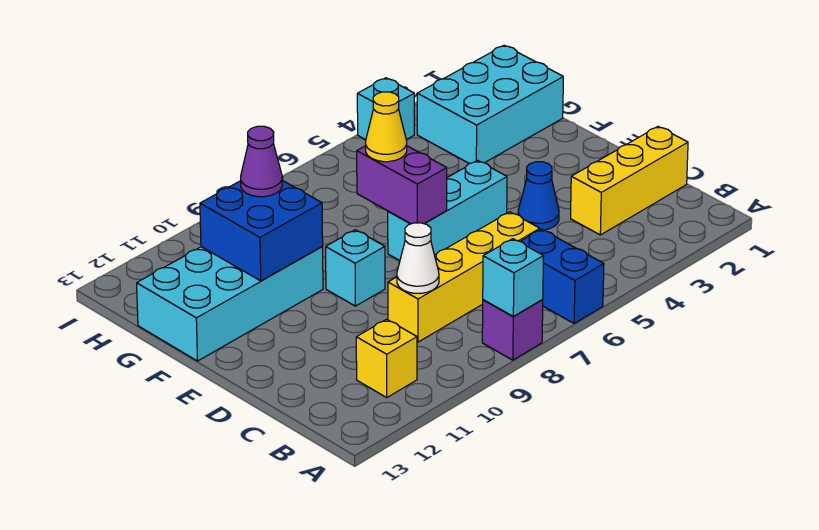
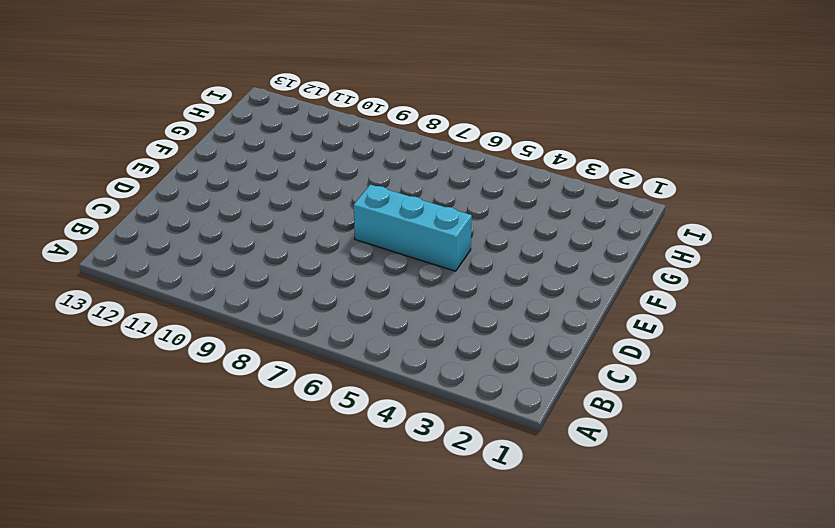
none -> blue brick A6:B6 level 1
none -> purple brick A8 level 1
none -> yellow brick B11 level 1

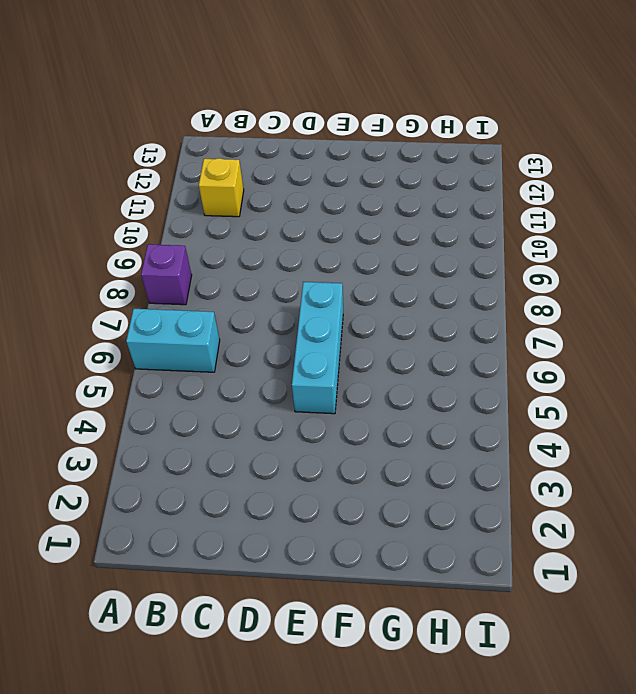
cyan brick A6:B6 level 1 -> blue brick A6:B6 level 1
none -> yellow brick C1:C3 level 1
none -> yellow brick C6:C9 level 1
none -> blue cone D4 level 1

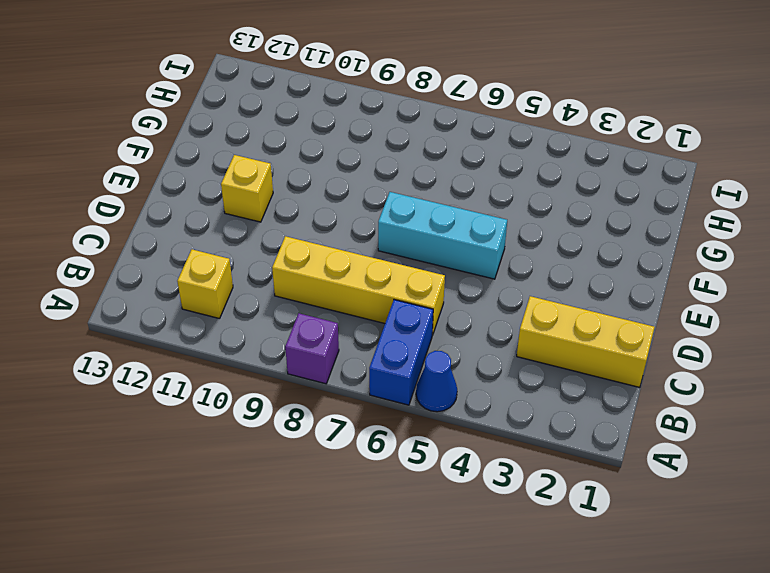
blue cone A5 level 1 -> blue cone D4 level 1
yellow brick E11 level 1 -> none
none -> cyan brick E9 level 1
none -> cyan brick F10:G13 level 1
none -> cyan brick G1:H3 level 1

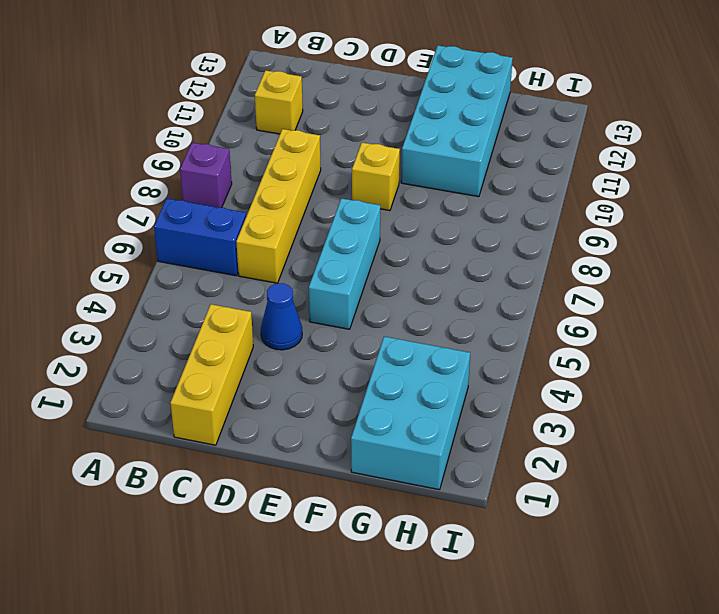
yellow brick E9 level 1 -> cyan brick E9 level 1
none -> cyan brick I4 level 1
none -> cyan brick A8 level 2
none -> white cone C9 level 2

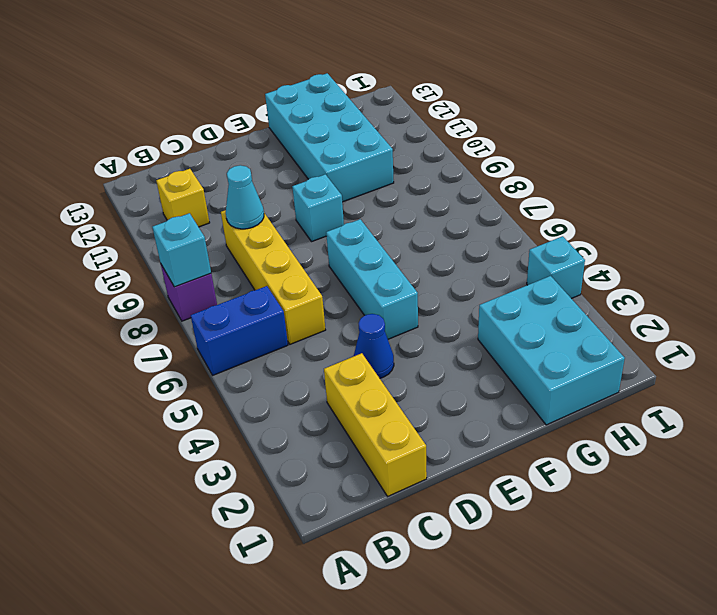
cyan cone C9 level 2 -> white cone C9 level 2
none -> purple brick E7:F7 level 2
none -> blue brick F10:G11 level 2
none -> yellow cone F7 level 3

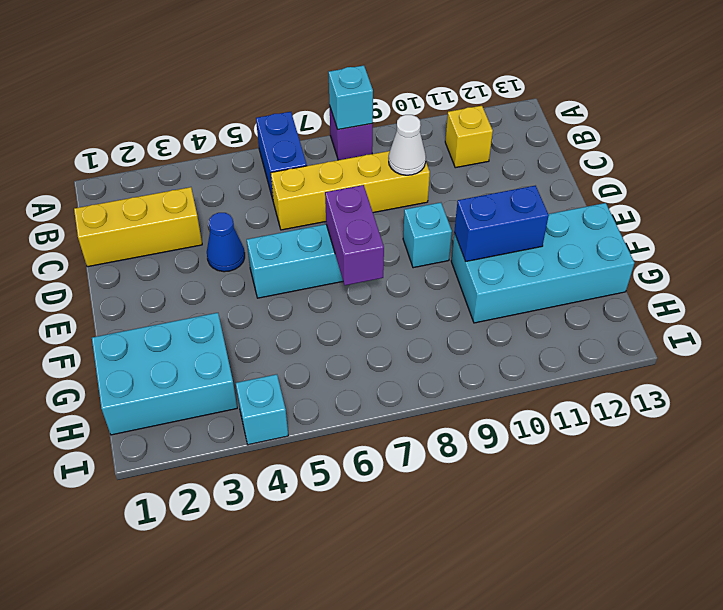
blue brick F10:F11 level 2 -> blue brick F10:G11 level 2
none -> yellow cone F7 level 3
none -> purple cone G10 level 3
============
Which lines of the listing above hold the word "purple"? Copy each of them.

Reply:
none -> purple brick A8 level 1
none -> purple brick E7:F7 level 2
none -> purple cone G10 level 3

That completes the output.